If a line in the entries below includes the string "minus", copy it out.

### Change detection outputs:
▽

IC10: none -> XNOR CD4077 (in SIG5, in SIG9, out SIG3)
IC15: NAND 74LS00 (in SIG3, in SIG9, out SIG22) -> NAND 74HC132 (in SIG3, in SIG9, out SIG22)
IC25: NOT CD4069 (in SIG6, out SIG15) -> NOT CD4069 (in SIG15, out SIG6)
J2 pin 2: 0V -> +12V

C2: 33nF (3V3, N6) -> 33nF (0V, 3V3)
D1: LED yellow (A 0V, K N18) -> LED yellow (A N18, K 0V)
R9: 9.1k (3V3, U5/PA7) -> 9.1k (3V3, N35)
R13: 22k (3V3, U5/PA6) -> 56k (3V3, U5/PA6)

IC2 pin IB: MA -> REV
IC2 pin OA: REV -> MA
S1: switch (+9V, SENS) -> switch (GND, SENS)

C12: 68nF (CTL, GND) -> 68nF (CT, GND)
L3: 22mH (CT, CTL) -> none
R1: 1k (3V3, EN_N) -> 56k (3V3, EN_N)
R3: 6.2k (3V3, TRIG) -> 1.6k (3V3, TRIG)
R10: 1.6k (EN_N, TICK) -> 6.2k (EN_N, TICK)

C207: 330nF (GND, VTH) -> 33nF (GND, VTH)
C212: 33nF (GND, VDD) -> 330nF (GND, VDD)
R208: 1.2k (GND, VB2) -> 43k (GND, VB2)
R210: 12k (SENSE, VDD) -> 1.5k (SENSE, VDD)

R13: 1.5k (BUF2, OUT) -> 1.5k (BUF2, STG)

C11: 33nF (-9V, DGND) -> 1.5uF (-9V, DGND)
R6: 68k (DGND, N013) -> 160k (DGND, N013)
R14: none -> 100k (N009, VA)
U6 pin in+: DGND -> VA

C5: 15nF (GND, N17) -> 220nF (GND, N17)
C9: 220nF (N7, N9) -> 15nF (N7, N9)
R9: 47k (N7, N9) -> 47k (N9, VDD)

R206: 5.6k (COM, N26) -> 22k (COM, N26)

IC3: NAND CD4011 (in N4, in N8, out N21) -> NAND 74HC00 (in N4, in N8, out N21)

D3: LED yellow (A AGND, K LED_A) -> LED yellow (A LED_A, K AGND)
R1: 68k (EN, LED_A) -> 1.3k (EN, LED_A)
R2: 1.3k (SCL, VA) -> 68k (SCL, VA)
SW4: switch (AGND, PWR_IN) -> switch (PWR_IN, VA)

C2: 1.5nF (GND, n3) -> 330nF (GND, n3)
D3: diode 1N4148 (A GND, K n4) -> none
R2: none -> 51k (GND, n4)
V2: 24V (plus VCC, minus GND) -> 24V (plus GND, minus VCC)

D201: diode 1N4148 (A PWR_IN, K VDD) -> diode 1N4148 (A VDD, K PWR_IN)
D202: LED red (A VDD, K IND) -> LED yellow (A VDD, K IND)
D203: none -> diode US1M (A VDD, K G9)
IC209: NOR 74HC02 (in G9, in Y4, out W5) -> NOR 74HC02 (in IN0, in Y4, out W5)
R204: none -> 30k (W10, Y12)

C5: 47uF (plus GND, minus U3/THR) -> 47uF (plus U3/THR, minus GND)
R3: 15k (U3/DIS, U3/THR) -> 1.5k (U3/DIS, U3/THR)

△

### RESPONSE TO THE TASK:
V2: 24V (plus VCC, minus GND) -> 24V (plus GND, minus VCC)
C5: 47uF (plus GND, minus U3/THR) -> 47uF (plus U3/THR, minus GND)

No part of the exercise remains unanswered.